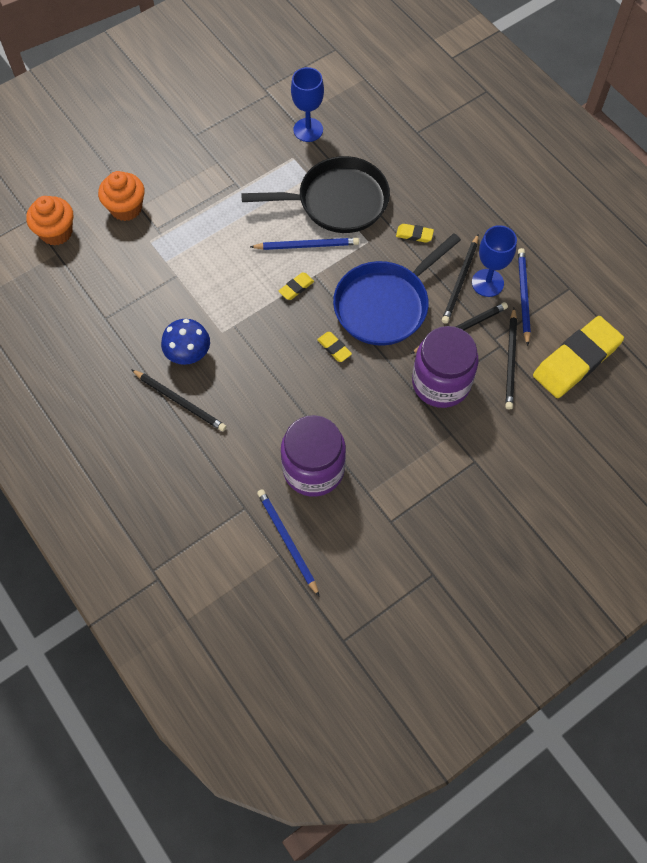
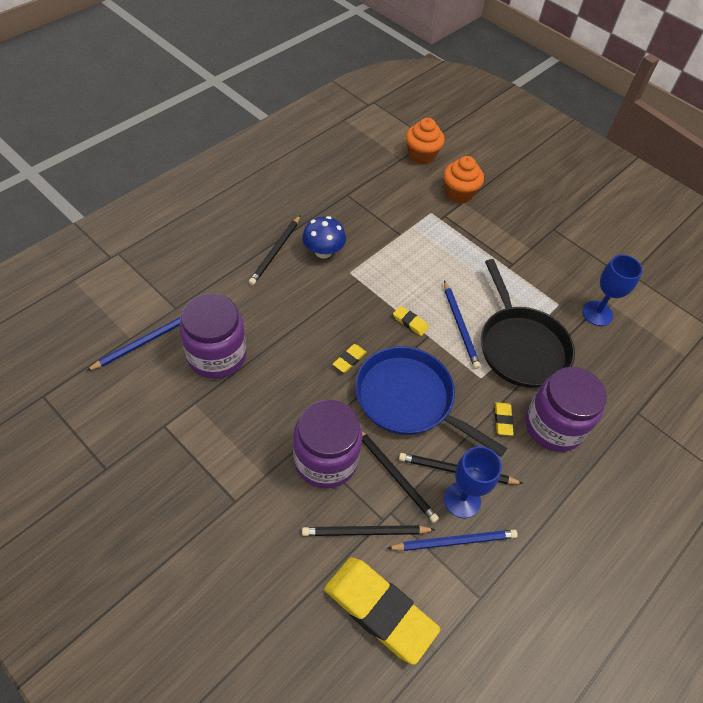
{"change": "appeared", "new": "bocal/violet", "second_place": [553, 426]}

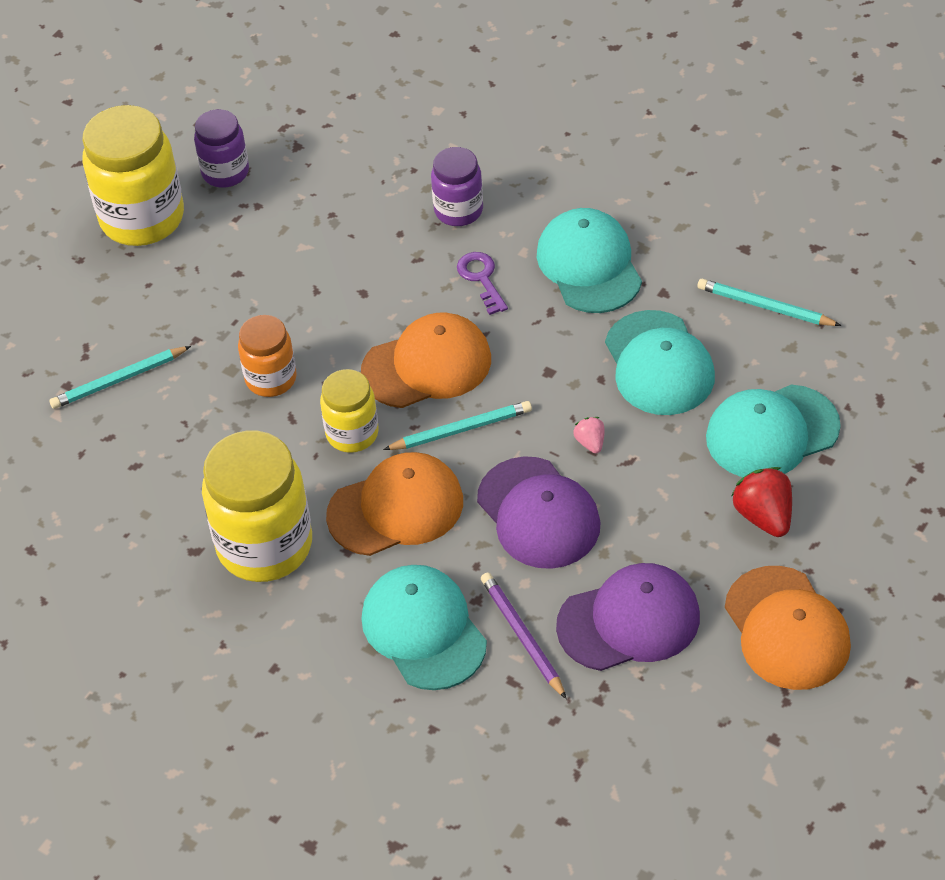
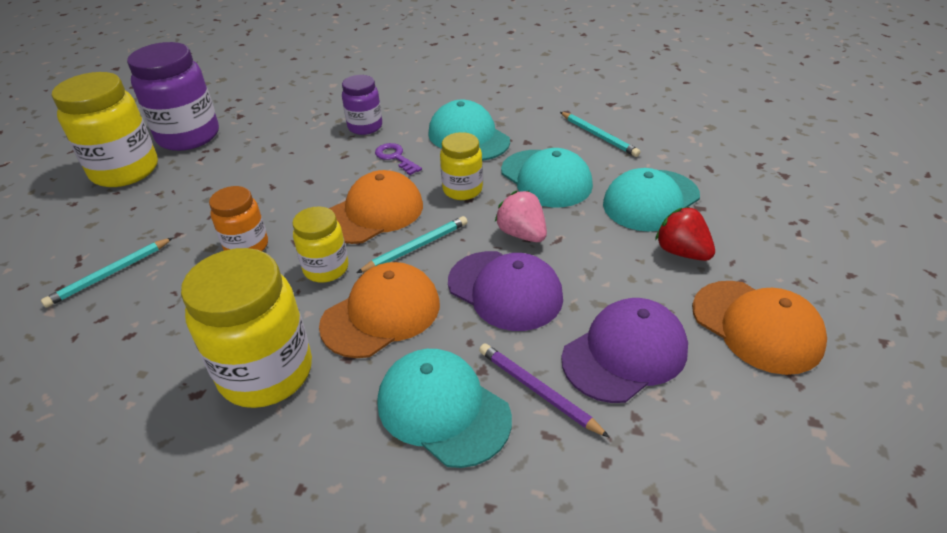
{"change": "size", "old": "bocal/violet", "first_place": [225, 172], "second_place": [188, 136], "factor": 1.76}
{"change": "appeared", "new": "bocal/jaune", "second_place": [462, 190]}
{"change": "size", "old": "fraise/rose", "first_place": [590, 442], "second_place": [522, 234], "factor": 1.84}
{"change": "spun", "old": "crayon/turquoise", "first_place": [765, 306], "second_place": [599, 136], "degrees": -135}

• WHAT IS REQUIRED
Apart from the pictures, all of the data must be duplicated exactly as shown above.

• RESPONSE TO THE TASK
{"change": "appeared", "new": "bocal/violet", "second_place": [553, 426]}

{"change": "size", "old": "bocal/violet", "first_place": [225, 172], "second_place": [188, 136], "factor": 1.76}
{"change": "appeared", "new": "bocal/jaune", "second_place": [462, 190]}
{"change": "size", "old": "fraise/rose", "first_place": [590, 442], "second_place": [522, 234], "factor": 1.84}
{"change": "spun", "old": "crayon/turquoise", "first_place": [765, 306], "second_place": [599, 136], "degrees": -135}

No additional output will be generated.